§ Instructions for the task: Nothing but the lines from the start of the entries below through the line containing "The pink can" should appear in the answer, copied exactly and free of pictures.

Stored items:
-- Opening Marker --

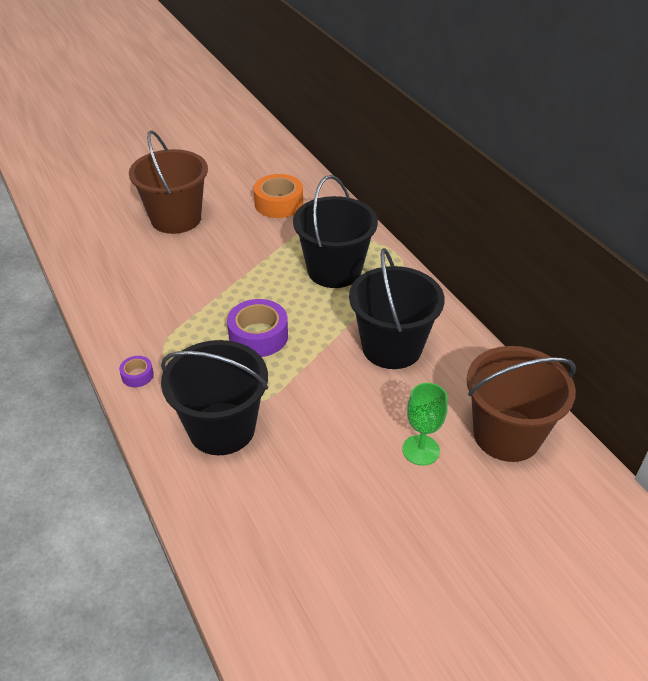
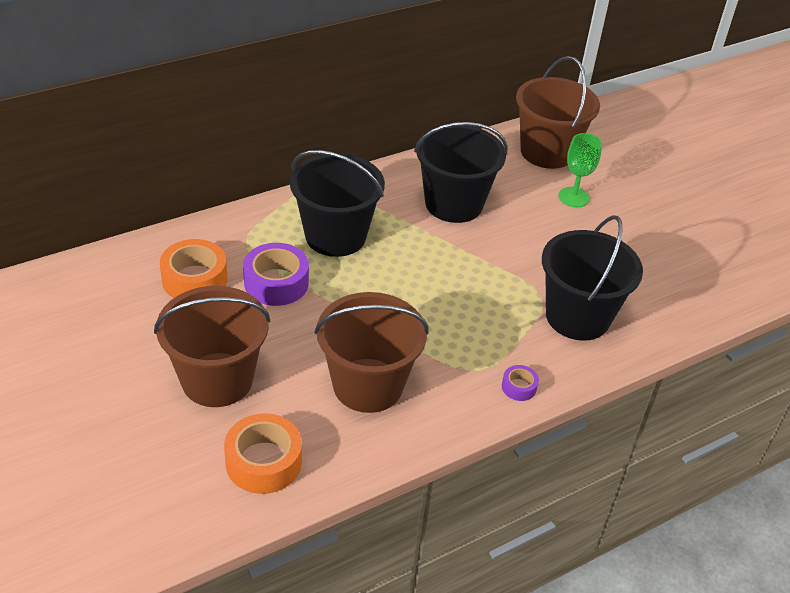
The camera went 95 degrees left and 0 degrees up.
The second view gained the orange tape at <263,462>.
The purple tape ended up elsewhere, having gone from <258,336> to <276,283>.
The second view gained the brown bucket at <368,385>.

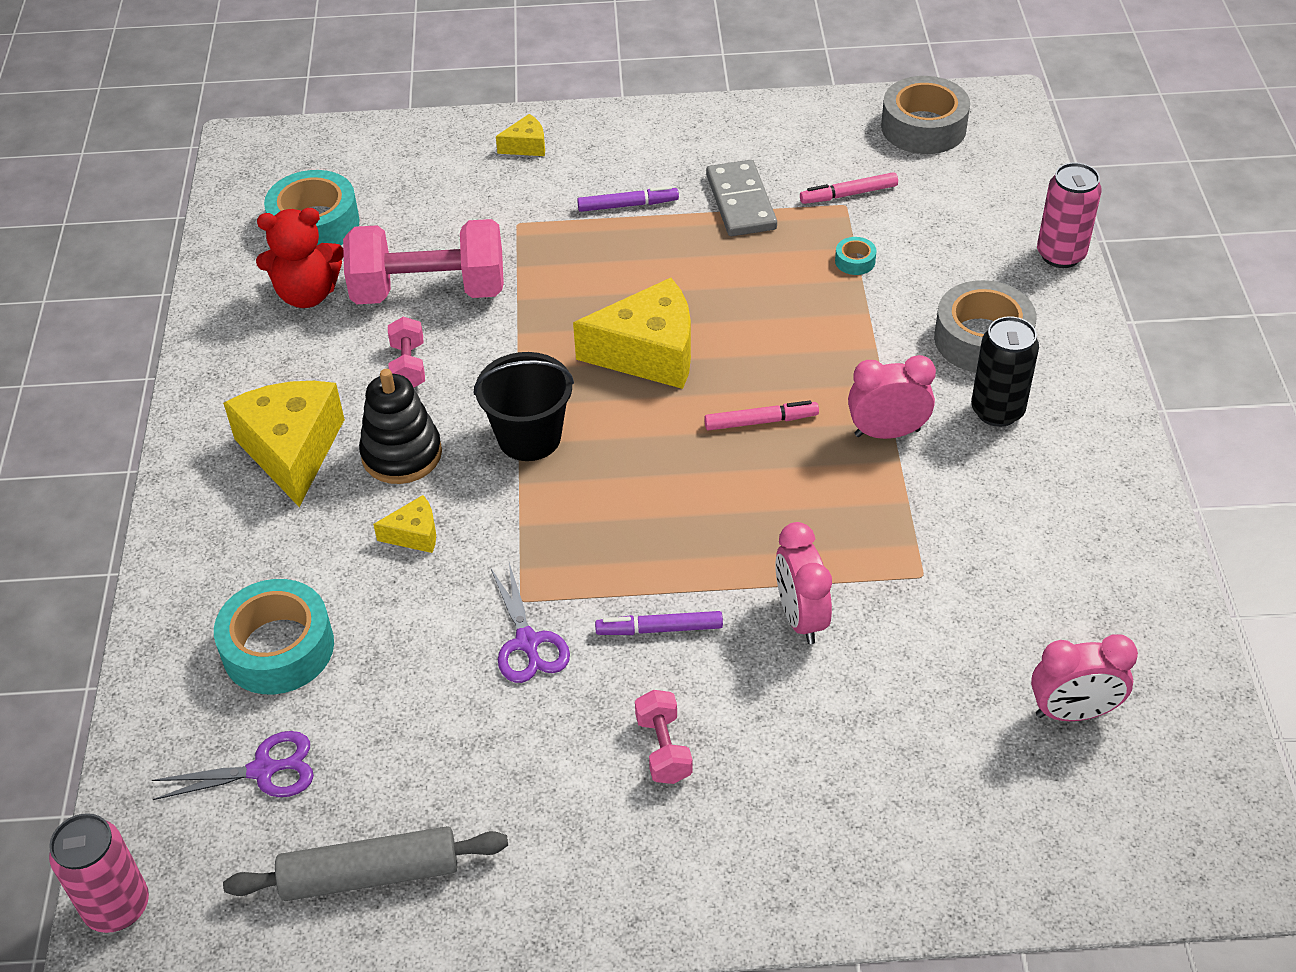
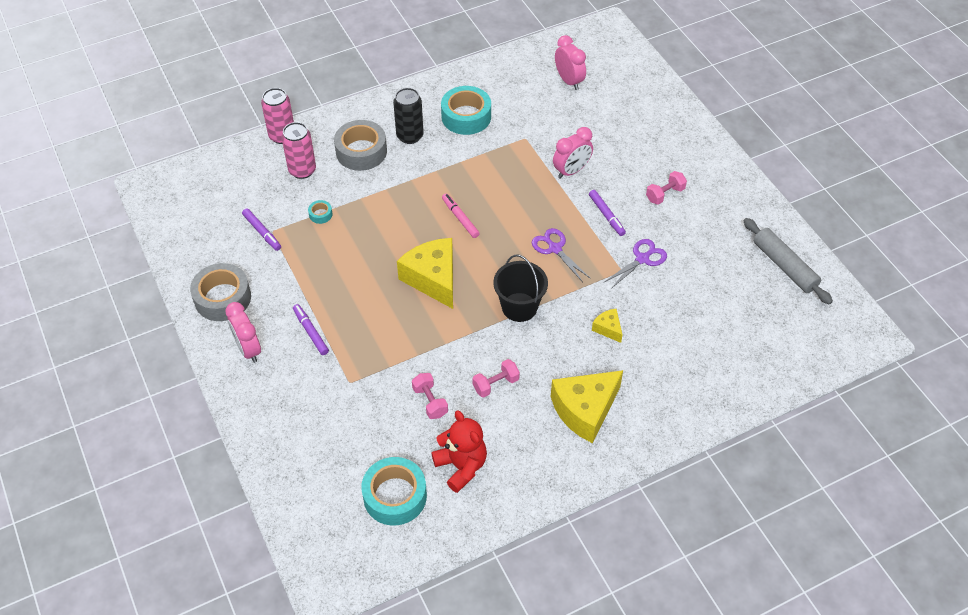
The camera went 115 degrees left and 5 degrees up.
The grey tape ended up elsewhere, having gone from <923,127> to <222,298>.
The pink clock ended up elsewhere, having gone from <887,433> to <248,349>.
What was the pink marker at <848,194> turned into the purple marker at <262,232>.
The pink can ended up elsewhere, having gone from <117,907> to <302,170>.
The size of the pink dumbbell at <429,291> changed by a factor of 0.46.
The turquoise tape ended up elsewhere, having gone from <278,648> to <466,116>.
The purple scissors ended up elsewhere, having gone from <263,770> to <555,248>.
The second view lost the black stacking toy at <402,454>.
The second view lost the yellow cheese at <526,146>.
The second view lost the grey domino at <740,202>.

-- Closing Marker --

§ Exercise answer:
The camera went 95 degrees left and 0 degrees up.
The second view gained the orange tape at <263,462>.
The purple tape ended up elsewhere, having gone from <258,336> to <276,283>.
The second view gained the brown bucket at <368,385>.

The camera went 115 degrees left and 5 degrees up.
The grey tape ended up elsewhere, having gone from <923,127> to <222,298>.
The pink clock ended up elsewhere, having gone from <887,433> to <248,349>.
What was the pink marker at <848,194> turned into the purple marker at <262,232>.
The pink can ended up elsewhere, having gone from <117,907> to <302,170>.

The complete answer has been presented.